◆ Work to be completed: Please rewrite the entries starting at the line containing "Which point is more" and ending at the line containing "wooden cabinet at center is more forward.", substituting "metal basin" for "stainless steel sink" and leaving everything else unchanged.

Source data START

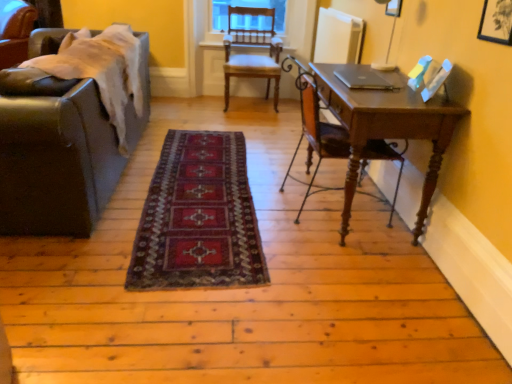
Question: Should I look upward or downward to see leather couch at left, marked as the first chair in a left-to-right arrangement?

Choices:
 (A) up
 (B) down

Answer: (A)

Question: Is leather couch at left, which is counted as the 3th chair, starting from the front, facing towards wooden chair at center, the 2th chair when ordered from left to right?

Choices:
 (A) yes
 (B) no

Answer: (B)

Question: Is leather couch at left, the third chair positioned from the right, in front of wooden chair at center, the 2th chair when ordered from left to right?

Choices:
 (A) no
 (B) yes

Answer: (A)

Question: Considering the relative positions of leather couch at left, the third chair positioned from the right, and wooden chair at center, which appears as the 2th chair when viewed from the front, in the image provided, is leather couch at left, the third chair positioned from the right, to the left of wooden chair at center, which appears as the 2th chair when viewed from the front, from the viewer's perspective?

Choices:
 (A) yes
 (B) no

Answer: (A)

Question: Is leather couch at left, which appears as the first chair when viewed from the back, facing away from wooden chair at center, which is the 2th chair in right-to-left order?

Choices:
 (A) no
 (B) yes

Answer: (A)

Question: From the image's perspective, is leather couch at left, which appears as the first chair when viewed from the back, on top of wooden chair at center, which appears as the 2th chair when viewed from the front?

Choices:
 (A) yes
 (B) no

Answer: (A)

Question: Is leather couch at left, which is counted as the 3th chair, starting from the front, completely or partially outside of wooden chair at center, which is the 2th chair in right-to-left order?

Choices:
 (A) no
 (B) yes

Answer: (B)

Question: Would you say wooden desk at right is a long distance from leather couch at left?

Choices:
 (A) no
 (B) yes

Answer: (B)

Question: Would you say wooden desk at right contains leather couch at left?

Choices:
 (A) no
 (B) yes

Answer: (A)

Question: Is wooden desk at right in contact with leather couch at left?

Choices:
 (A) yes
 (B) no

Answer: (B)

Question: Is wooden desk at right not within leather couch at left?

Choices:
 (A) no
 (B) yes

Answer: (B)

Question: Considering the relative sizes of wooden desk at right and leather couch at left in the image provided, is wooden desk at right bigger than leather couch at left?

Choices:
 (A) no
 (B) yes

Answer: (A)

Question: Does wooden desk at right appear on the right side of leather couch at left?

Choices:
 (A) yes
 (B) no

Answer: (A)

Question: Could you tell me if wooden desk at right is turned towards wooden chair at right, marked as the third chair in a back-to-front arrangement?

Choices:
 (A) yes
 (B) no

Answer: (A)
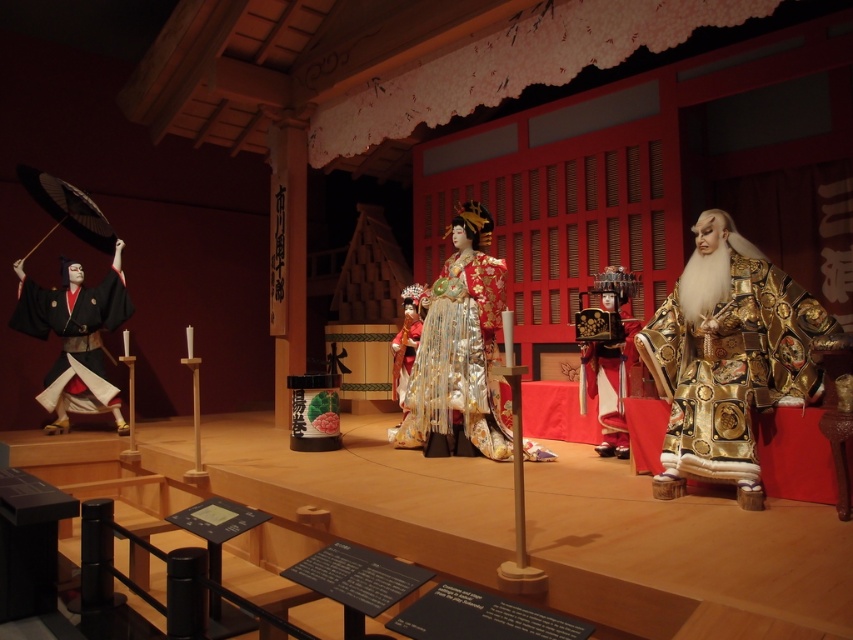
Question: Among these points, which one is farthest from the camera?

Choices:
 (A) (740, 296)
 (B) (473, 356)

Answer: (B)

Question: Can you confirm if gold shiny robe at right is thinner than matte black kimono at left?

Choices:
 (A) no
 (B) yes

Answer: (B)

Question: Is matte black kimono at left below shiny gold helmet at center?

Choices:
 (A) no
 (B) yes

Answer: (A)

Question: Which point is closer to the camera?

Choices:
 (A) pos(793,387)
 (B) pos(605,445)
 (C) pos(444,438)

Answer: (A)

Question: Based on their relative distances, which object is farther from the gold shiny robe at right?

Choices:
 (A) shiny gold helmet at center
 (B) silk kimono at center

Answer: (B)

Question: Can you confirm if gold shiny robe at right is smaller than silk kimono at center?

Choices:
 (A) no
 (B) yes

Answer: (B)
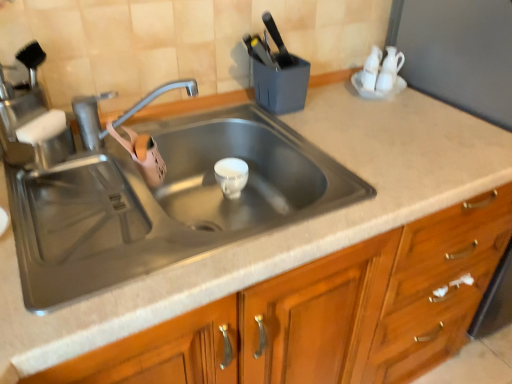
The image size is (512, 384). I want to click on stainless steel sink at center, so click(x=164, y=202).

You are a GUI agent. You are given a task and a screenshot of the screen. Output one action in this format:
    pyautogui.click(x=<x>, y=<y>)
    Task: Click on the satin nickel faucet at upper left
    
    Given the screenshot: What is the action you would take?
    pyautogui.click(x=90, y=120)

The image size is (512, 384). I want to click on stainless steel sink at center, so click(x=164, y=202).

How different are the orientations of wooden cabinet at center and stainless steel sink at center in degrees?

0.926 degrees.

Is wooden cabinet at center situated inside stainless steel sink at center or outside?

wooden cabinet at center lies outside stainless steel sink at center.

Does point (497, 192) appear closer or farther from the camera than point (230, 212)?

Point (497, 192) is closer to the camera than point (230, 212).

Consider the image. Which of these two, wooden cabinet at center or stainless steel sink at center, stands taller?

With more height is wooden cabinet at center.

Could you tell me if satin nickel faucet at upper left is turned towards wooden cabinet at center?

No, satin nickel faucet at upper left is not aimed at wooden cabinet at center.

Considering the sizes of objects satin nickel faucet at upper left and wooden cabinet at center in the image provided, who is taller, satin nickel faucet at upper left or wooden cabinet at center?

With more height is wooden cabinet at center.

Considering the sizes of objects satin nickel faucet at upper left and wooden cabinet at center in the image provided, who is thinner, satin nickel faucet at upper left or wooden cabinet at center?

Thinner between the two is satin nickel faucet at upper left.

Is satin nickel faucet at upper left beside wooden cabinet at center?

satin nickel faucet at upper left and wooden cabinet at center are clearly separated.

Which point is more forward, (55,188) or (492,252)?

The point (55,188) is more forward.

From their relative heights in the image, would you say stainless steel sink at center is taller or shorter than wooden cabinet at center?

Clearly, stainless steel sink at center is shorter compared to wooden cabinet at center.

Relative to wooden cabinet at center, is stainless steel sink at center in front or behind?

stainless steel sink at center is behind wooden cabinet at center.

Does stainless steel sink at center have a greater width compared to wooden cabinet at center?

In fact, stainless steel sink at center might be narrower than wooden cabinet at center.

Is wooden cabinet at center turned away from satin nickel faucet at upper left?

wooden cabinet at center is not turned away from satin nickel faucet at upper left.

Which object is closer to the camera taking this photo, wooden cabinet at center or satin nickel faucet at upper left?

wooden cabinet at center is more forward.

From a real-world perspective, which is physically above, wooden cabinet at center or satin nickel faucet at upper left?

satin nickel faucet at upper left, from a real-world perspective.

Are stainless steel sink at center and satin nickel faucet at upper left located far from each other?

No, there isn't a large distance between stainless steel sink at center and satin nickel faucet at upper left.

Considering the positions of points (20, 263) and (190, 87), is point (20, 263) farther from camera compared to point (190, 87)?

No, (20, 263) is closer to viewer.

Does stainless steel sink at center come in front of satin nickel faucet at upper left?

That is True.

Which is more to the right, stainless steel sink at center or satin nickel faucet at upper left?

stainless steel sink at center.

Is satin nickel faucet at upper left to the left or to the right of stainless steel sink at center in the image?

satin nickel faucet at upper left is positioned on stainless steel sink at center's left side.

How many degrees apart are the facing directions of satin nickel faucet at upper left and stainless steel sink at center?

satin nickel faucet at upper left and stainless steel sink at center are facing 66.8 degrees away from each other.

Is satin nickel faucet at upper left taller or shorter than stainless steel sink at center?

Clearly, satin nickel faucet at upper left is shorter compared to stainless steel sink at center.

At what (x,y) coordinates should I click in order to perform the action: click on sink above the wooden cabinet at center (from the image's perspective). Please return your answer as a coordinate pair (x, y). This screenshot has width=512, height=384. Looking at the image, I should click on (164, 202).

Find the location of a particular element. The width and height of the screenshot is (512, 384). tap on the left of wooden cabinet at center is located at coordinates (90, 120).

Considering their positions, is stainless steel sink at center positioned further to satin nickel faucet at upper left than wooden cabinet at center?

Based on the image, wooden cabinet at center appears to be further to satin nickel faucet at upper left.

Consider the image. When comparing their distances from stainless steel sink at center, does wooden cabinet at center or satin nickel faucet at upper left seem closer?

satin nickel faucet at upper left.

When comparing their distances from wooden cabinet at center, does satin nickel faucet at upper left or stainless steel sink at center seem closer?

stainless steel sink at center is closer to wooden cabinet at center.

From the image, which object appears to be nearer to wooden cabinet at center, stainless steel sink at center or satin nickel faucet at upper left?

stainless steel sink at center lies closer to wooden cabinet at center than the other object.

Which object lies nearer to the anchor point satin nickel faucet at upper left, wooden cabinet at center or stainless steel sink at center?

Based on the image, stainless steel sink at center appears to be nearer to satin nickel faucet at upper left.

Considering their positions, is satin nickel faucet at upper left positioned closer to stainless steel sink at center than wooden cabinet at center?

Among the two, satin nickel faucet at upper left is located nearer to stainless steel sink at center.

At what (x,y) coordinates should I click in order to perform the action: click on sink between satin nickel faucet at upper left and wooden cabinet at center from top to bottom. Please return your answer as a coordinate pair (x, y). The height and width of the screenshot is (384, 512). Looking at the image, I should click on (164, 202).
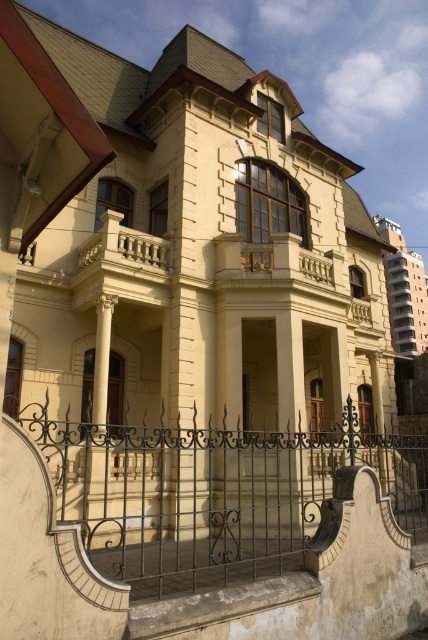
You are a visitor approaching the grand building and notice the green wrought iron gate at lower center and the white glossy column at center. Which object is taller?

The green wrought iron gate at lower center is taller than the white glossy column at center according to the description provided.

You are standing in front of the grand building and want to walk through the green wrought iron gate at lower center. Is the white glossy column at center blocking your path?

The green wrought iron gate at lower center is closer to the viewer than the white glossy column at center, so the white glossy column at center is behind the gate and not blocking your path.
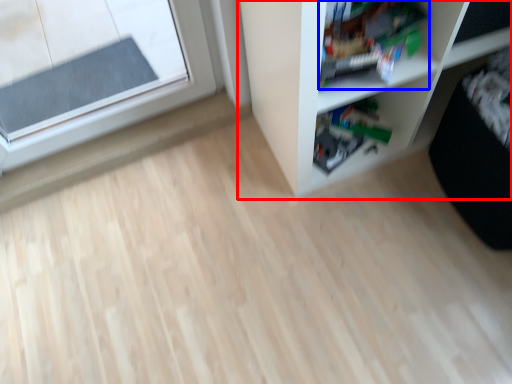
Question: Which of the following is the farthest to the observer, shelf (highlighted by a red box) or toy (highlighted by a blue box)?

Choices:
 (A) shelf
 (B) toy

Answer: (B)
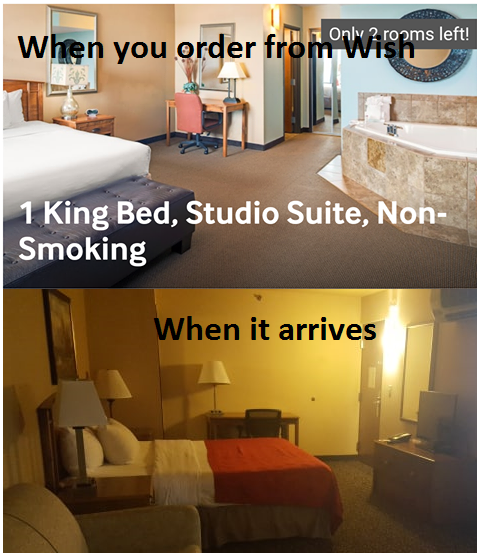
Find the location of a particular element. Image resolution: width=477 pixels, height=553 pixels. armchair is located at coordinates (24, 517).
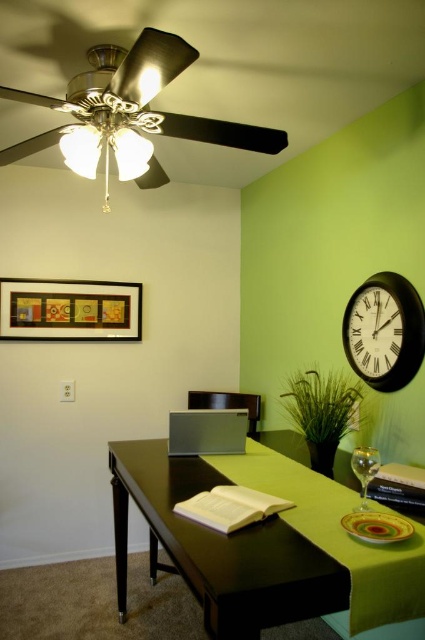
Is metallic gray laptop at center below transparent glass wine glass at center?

Source data END

◆ Solution to this task:
Which point is more forward, (55,188) or (492,252)?

The point (55,188) is more forward.

From their relative heights in the image, would you say metal basin at center is taller or shorter than wooden cabinet at center?

Clearly, metal basin at center is shorter compared to wooden cabinet at center.

Relative to wooden cabinet at center, is metal basin at center in front or behind?

metal basin at center is behind wooden cabinet at center.

Does metal basin at center have a greater width compared to wooden cabinet at center?

In fact, metal basin at center might be narrower than wooden cabinet at center.

Is wooden cabinet at center turned away from satin nickel faucet at upper left?

wooden cabinet at center is not turned away from satin nickel faucet at upper left.

Which object is closer to the camera taking this photo, wooden cabinet at center or satin nickel faucet at upper left?

wooden cabinet at center is more forward.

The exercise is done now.